**Information given:**
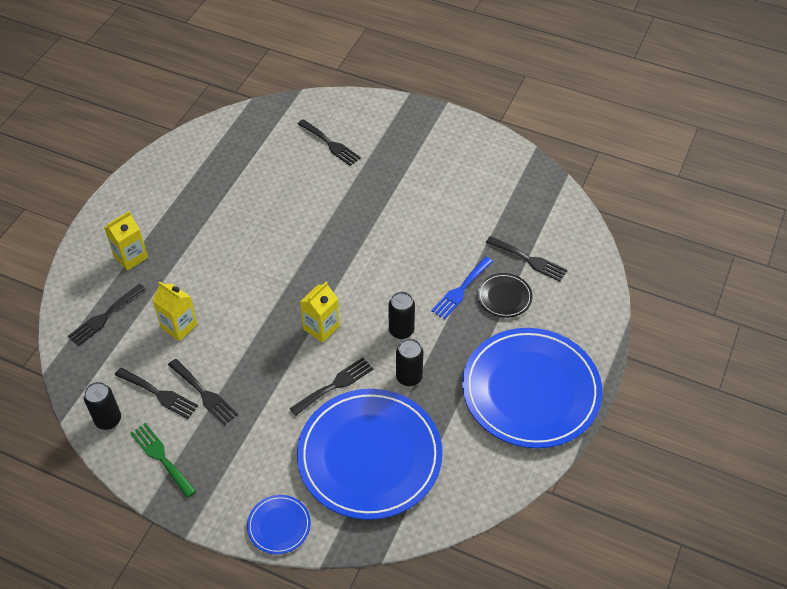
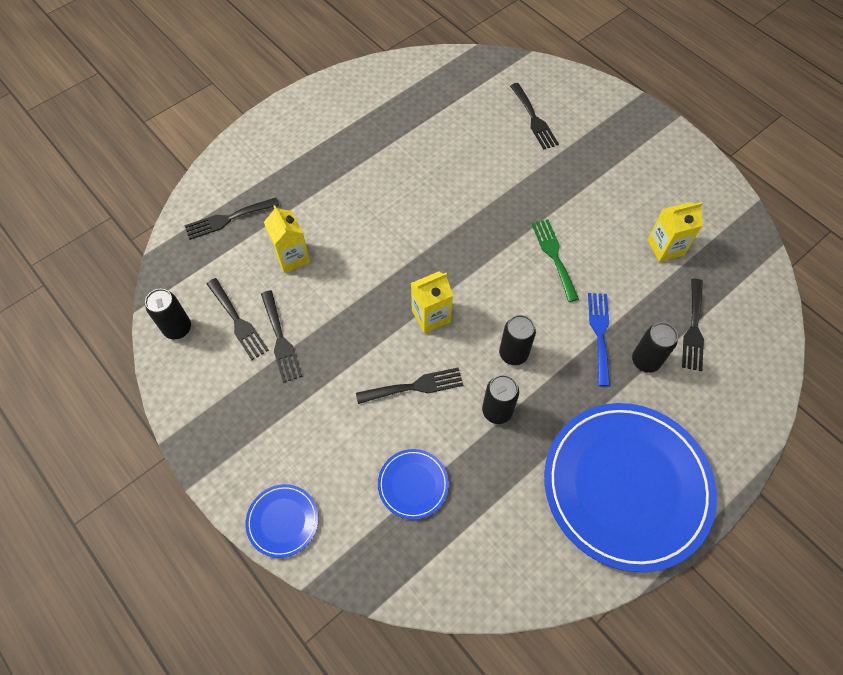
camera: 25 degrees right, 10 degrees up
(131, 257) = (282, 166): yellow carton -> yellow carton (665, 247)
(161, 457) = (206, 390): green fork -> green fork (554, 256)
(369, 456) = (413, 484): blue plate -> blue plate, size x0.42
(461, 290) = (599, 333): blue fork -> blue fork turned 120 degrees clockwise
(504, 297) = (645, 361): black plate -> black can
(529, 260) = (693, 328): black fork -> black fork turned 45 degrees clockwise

**What is expected:** Gather up, from the records above, each line where the word "fork" appears.

**Answer box:**
(161, 457) = (206, 390): green fork -> green fork (554, 256)
(461, 290) = (599, 333): blue fork -> blue fork turned 120 degrees clockwise
(529, 260) = (693, 328): black fork -> black fork turned 45 degrees clockwise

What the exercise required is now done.